╭─ Data to process
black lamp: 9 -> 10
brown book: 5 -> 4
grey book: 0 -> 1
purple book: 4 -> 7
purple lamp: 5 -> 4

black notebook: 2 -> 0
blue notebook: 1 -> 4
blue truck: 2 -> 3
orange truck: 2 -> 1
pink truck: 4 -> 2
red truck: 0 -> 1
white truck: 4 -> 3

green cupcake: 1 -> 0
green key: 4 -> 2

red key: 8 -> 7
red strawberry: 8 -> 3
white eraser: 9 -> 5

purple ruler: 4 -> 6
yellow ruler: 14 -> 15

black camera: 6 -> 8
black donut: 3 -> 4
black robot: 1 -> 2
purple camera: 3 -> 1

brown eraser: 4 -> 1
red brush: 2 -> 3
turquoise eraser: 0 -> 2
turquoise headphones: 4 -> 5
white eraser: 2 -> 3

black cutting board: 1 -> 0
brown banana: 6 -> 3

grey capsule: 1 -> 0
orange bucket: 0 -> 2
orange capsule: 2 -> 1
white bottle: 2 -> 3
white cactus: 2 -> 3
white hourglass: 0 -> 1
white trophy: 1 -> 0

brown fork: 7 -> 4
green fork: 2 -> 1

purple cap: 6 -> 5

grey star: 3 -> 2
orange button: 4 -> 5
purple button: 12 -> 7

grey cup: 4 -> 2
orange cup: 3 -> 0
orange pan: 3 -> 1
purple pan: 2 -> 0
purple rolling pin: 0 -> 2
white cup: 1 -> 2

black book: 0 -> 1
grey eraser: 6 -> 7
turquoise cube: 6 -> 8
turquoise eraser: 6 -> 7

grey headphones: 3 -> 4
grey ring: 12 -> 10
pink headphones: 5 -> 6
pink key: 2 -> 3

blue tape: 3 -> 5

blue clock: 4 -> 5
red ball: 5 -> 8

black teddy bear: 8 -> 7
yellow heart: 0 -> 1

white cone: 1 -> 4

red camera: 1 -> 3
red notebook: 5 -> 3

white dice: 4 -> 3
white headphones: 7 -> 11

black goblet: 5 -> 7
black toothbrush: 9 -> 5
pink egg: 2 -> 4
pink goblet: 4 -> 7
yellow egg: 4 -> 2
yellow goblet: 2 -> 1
╰─
**How to complete this task:**
For the word "grey", how many lines in the records above contain it? Answer with the number and nothing else.

**Exercise output:**
7